Every line below should be set down exactly as it appears.

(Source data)

- - -

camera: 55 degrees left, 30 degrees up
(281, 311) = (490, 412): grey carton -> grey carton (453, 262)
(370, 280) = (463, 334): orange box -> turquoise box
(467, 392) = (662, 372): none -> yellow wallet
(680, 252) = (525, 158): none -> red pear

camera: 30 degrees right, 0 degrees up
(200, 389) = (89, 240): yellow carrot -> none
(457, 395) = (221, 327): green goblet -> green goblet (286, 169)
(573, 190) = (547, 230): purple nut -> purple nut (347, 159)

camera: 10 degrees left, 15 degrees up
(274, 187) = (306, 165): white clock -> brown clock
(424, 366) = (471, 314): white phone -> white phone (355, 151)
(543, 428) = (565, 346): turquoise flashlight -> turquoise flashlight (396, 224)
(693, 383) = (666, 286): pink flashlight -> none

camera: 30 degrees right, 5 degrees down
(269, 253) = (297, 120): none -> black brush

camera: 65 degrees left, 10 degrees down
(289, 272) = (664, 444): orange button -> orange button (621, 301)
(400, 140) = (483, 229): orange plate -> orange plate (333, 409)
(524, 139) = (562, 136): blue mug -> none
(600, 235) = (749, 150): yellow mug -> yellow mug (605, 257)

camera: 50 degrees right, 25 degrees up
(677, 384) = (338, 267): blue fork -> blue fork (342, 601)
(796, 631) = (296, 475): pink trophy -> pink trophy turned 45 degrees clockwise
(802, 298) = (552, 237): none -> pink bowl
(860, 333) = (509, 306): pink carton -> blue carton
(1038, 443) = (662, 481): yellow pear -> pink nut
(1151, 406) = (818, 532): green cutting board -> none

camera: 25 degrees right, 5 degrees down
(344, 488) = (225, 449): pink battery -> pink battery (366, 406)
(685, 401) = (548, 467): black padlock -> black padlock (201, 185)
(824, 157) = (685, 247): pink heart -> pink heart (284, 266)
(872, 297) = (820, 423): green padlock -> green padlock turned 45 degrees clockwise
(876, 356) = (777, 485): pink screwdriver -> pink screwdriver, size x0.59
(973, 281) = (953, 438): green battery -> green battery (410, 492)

- - -

§ RESULT OF THIS EXERCISE:
camera: 55 degrees left, 30 degrees up
(281, 311) = (490, 412): grey carton -> grey carton (453, 262)
(370, 280) = (463, 334): orange box -> turquoise box
(467, 392) = (662, 372): none -> yellow wallet
(680, 252) = (525, 158): none -> red pear

camera: 30 degrees right, 0 degrees up
(200, 389) = (89, 240): yellow carrot -> none
(457, 395) = (221, 327): green goblet -> green goblet (286, 169)
(573, 190) = (547, 230): purple nut -> purple nut (347, 159)

camera: 10 degrees left, 15 degrees up
(274, 187) = (306, 165): white clock -> brown clock
(424, 366) = (471, 314): white phone -> white phone (355, 151)
(543, 428) = (565, 346): turquoise flashlight -> turquoise flashlight (396, 224)
(693, 383) = (666, 286): pink flashlight -> none

camera: 30 degrees right, 5 degrees down
(269, 253) = (297, 120): none -> black brush

camera: 65 degrees left, 10 degrees down
(289, 272) = (664, 444): orange button -> orange button (621, 301)
(400, 140) = (483, 229): orange plate -> orange plate (333, 409)
(524, 139) = (562, 136): blue mug -> none
(600, 235) = (749, 150): yellow mug -> yellow mug (605, 257)

camera: 50 degrees right, 25 degrees up
(677, 384) = (338, 267): blue fork -> blue fork (342, 601)
(796, 631) = (296, 475): pink trophy -> pink trophy turned 45 degrees clockwise
(802, 298) = (552, 237): none -> pink bowl
(860, 333) = (509, 306): pink carton -> blue carton
(1038, 443) = (662, 481): yellow pear -> pink nut
(1151, 406) = (818, 532): green cutting board -> none

camera: 25 degrees right, 5 degrees down
(344, 488) = (225, 449): pink battery -> pink battery (366, 406)
(685, 401) = (548, 467): black padlock -> black padlock (201, 185)
(824, 157) = (685, 247): pink heart -> pink heart (284, 266)
(872, 297) = (820, 423): green padlock -> green padlock turned 45 degrees clockwise
(876, 356) = (777, 485): pink screwdriver -> pink screwdriver, size x0.59
(973, 281) = (953, 438): green battery -> green battery (410, 492)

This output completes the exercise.